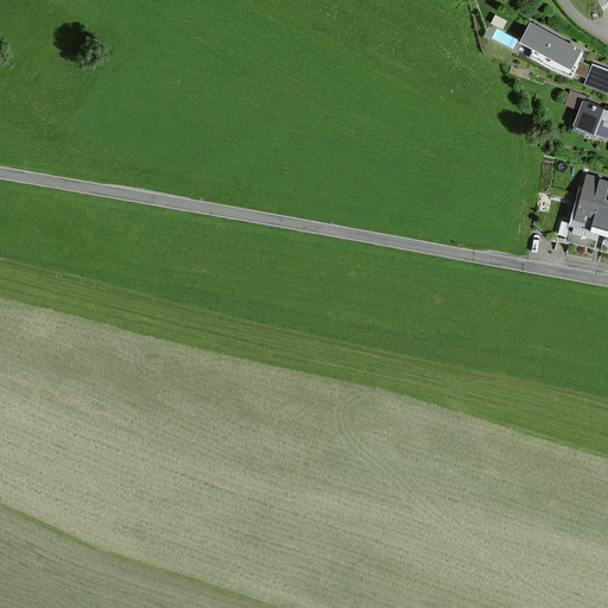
[(588,50),(544,30),(531,58),(574,78),(588,50)]
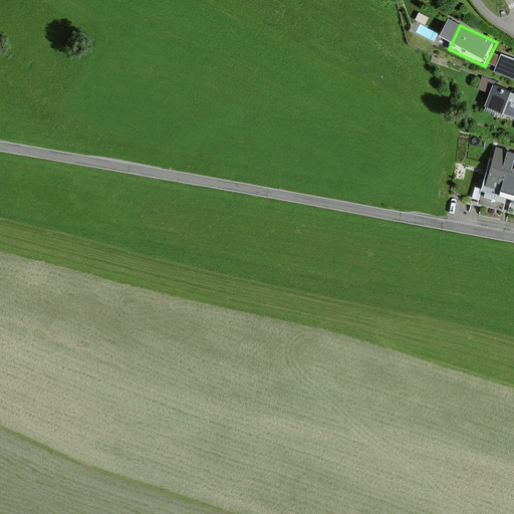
[(435,41),(438,32),(421,27),(418,36),(435,41)]
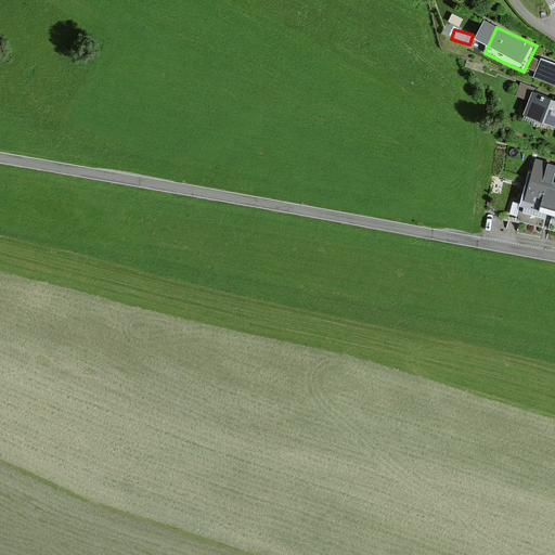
[(554,62),(541,57),(533,78),(554,85),(554,62)]
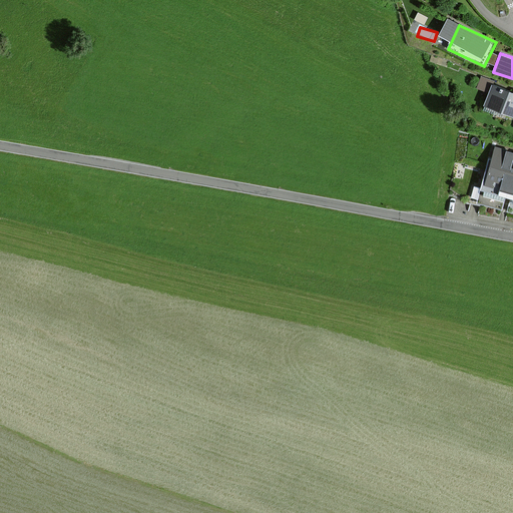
[(512,93),(491,86),(483,107),(512,117),(512,93)]
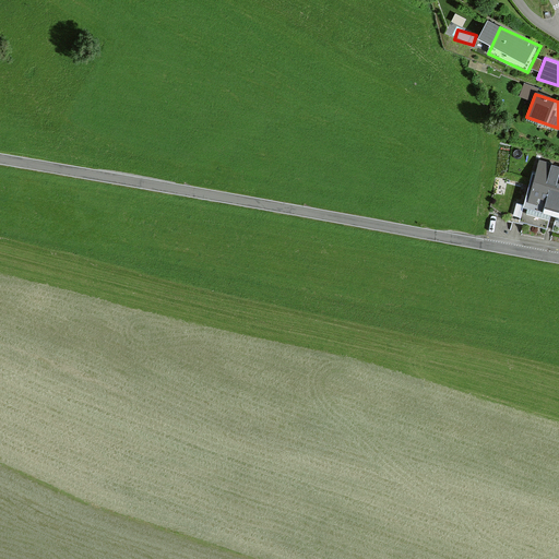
[(558,163),(538,157),(521,221),(558,230),(558,163)]
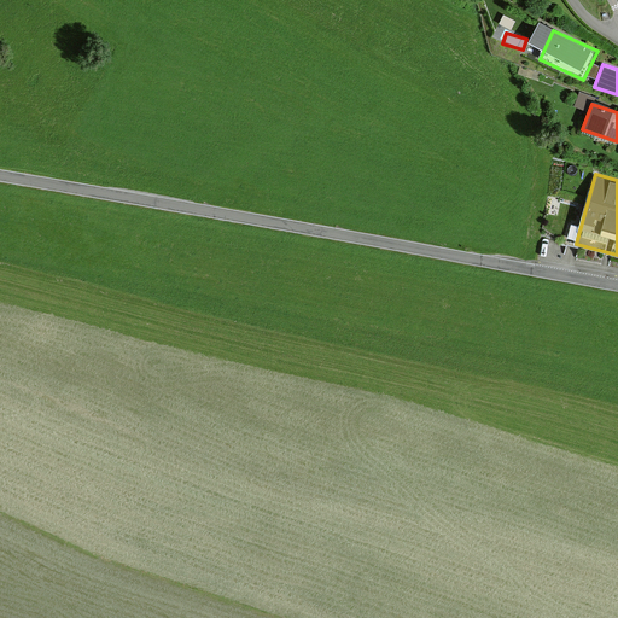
All buildings are outlined.
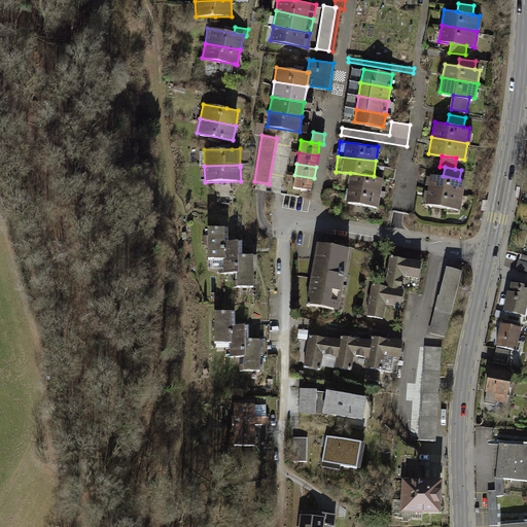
[(350,173),(348,187),(381,191),(383,178),(374,176),(350,173)]
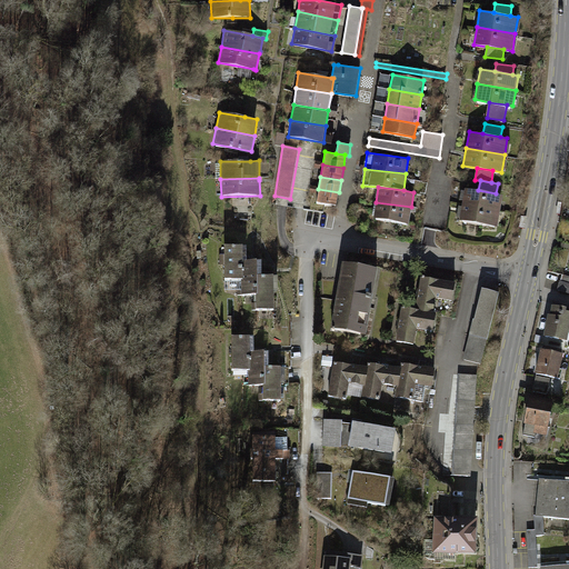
[(465,188),(462,203),(500,210),(503,195),(496,193),(478,190),(465,188)]
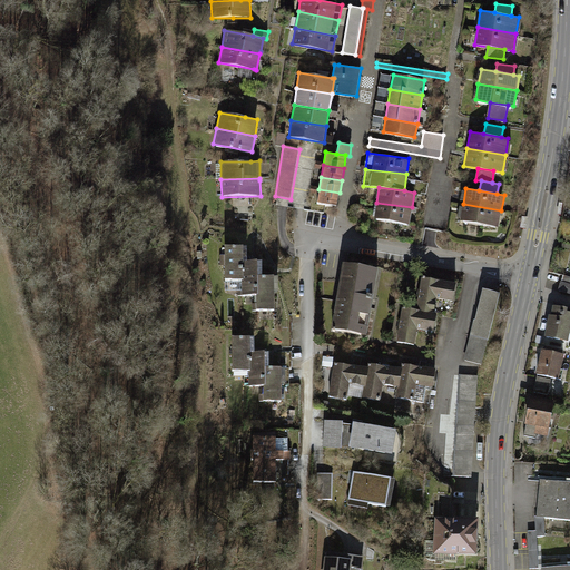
[(337,206),(340,193),(318,189),(316,203),(337,206)]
━━━━━━━━━━
◆ What to produce ◆
Give all of the material again, exactly, apart from the pictures.

◆ Answer below ◆
[(588,50),(544,30),(531,58),(574,78),(588,50)]
[(435,41),(438,32),(421,27),(418,36),(435,41)]
[(554,62),(541,57),(533,78),(554,85),(554,62)]
[(512,93),(491,86),(483,107),(512,117),(512,93)]
[(558,163),(538,157),(521,221),(558,230),(558,163)]
All buildings are outlined.
[(350,173),(348,187),(381,191),(383,178),(374,176),(350,173)]
[(465,188),(462,203),(500,210),(503,195),(496,193),(478,190),(465,188)]
[(337,206),(340,193),(318,189),(316,203),(337,206)]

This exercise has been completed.